[Excerpts from a dataset]
- - - - - - -

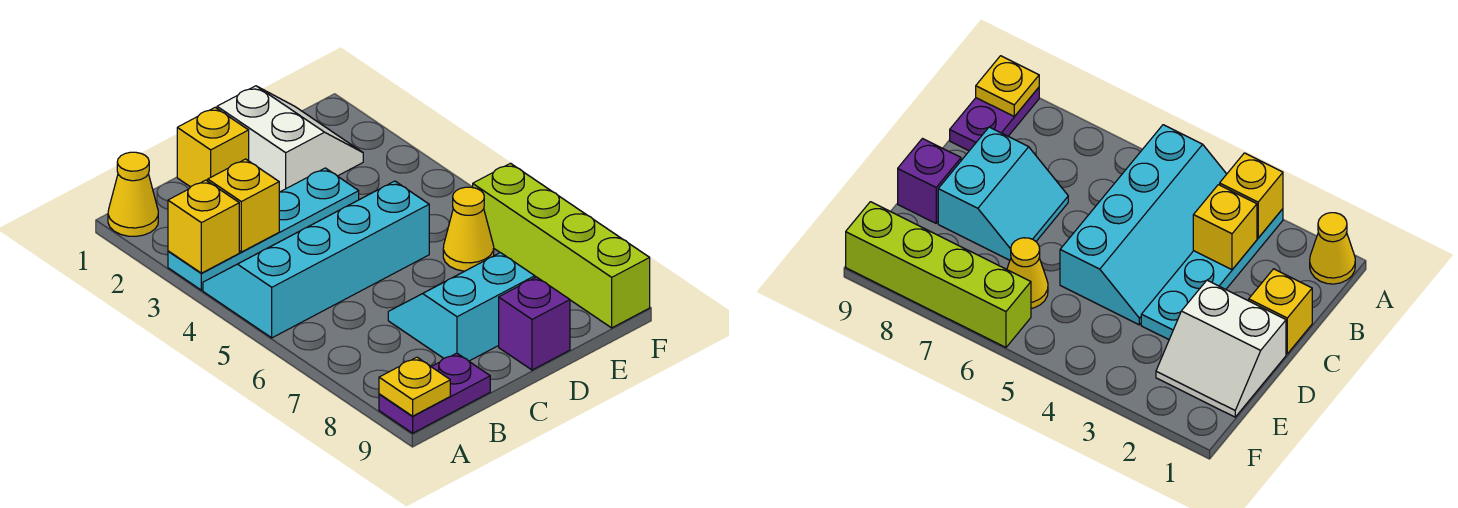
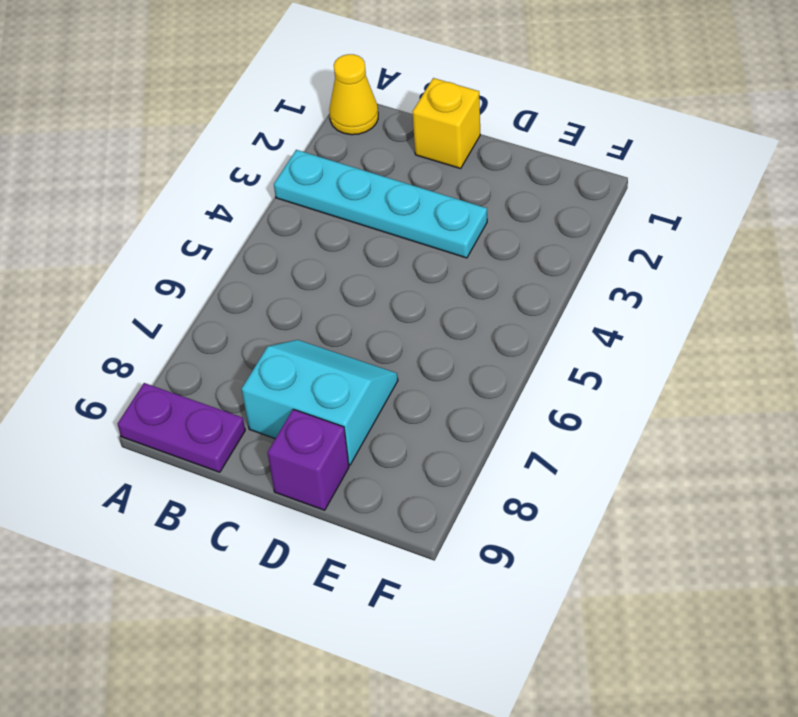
none -> cyan 2x4 slope [203,181,429,338]
none -> white 2x2 slope [217,86,363,192]
none -> yellow 1x1 cone [443,187,494,271]

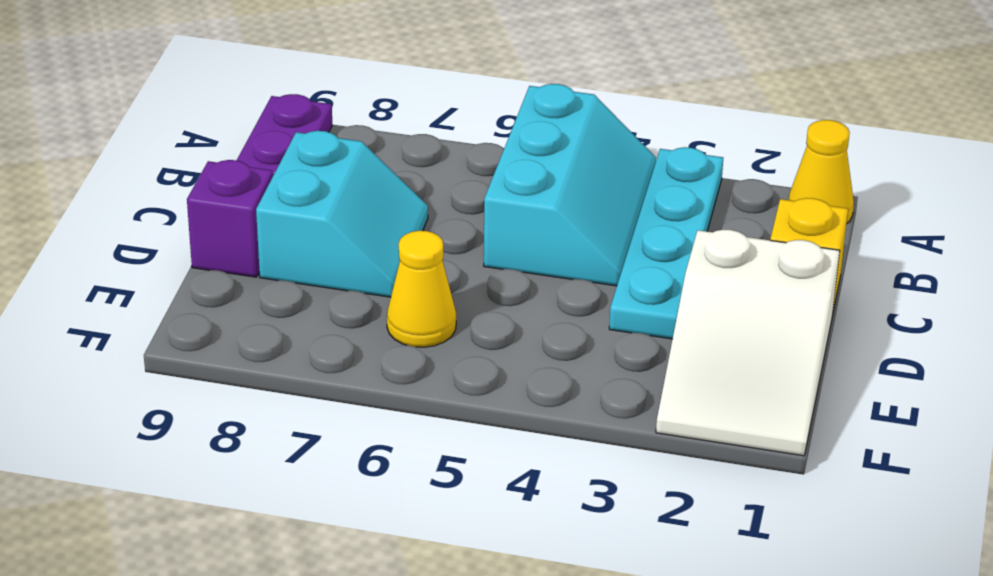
cyan 2x3 slope [484,84,656,286] -> cyan 2x4 slope [203,181,429,338]
white 2x3 slope [656,230,840,456] -> white 2x2 slope [217,86,363,192]
none -> lime 1x4 brick [473,163,650,328]
none -> yellow 1x1 brick [168,180,239,273]
none -> yellow 1x1 plate [379,357,450,416]

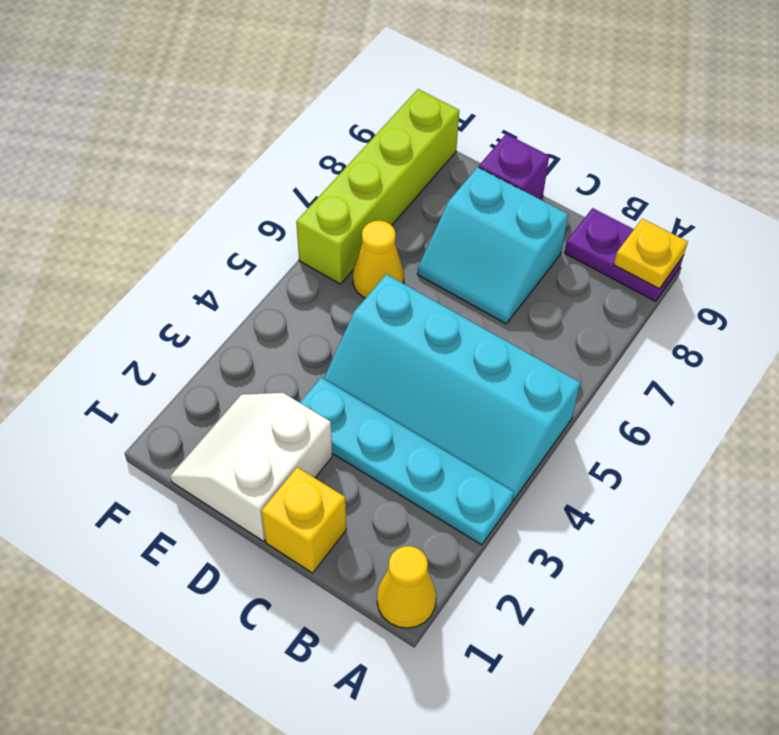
none -> yellow 1x1 brick [168,180,239,273]
none -> yellow 1x1 brick [208,159,279,252]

- - - - - - -

- _Assignment_:
Look for the string "yellow" in the entries above. Copy every line that has it.

- _Written response_:
none -> yellow 1x1 cone [443,187,494,271]
none -> yellow 1x1 brick [168,180,239,273]
none -> yellow 1x1 plate [379,357,450,416]
none -> yellow 1x1 brick [168,180,239,273]
none -> yellow 1x1 brick [208,159,279,252]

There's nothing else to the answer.